(Records from a data source)
/---

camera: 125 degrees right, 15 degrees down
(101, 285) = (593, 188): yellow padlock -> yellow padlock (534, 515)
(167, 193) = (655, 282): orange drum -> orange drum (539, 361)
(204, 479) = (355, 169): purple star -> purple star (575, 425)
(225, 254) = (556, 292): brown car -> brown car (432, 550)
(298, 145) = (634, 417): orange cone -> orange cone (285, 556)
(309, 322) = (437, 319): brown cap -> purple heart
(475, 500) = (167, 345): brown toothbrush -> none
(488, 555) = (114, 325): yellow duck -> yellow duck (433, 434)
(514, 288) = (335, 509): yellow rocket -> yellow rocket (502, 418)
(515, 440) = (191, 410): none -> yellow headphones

\---

## REQUIRED WORK
Each entry above is to be copied out exactly.

## RESULT BELOW
camera: 125 degrees right, 15 degrees down
(101, 285) = (593, 188): yellow padlock -> yellow padlock (534, 515)
(167, 193) = (655, 282): orange drum -> orange drum (539, 361)
(204, 479) = (355, 169): purple star -> purple star (575, 425)
(225, 254) = (556, 292): brown car -> brown car (432, 550)
(298, 145) = (634, 417): orange cone -> orange cone (285, 556)
(309, 322) = (437, 319): brown cap -> purple heart
(475, 500) = (167, 345): brown toothbrush -> none
(488, 555) = (114, 325): yellow duck -> yellow duck (433, 434)
(514, 288) = (335, 509): yellow rocket -> yellow rocket (502, 418)
(515, 440) = (191, 410): none -> yellow headphones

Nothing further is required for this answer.